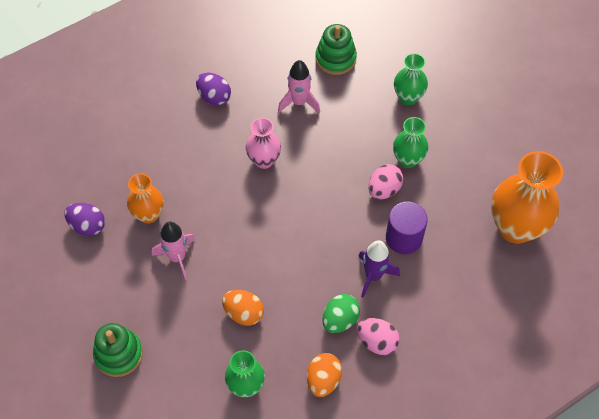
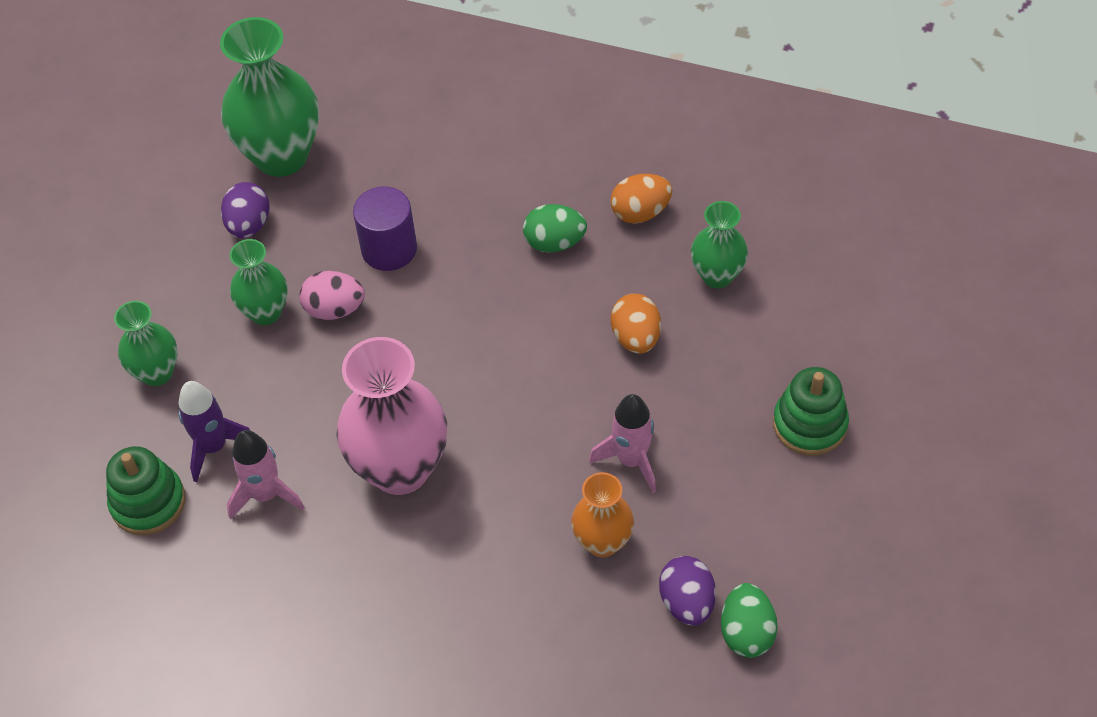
camera: 125 degrees left, 5 degrees down
purple egg [196,72,231,106] -> purple egg moved to [221,182,270,238]
pink vase [246,118,281,169] -> pink vase [336,337,447,495], size x1.79
pink egg [357,318,400,355] -> none
purple rocket [358,240,400,298] -> purple rocket moved to [179,381,250,482]
orange vase [491,151,563,244] -> green vase [220,17,319,177]
none -> green egg [721,583,778,658]

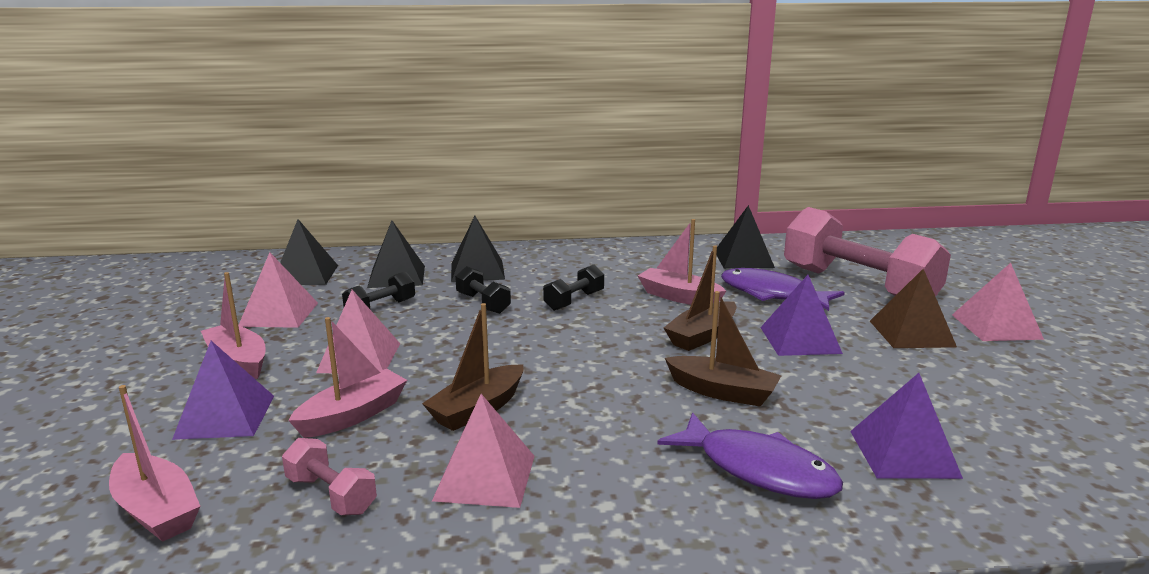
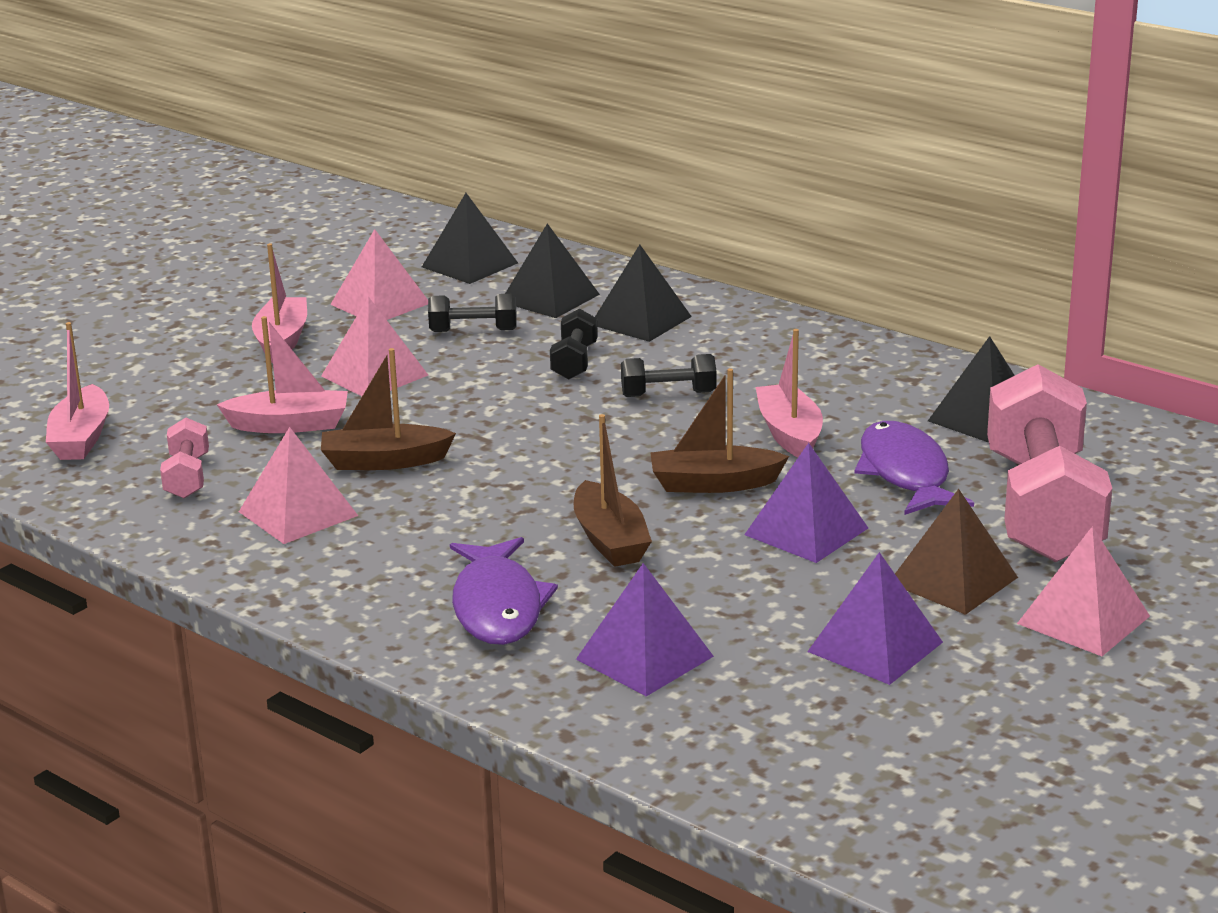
camera: 45 degrees right, 5 degrees up
purple pyramid [172,341,274,440] -> purple pyramid moved to [807,552,943,685]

• TASK PROMPT:
Show each line in the data where the string "pink" appears.

• TASK RESULT:
pink vase [246,118,281,169] -> pink vase [336,337,447,495], size x1.79
pink egg [357,318,400,355] -> none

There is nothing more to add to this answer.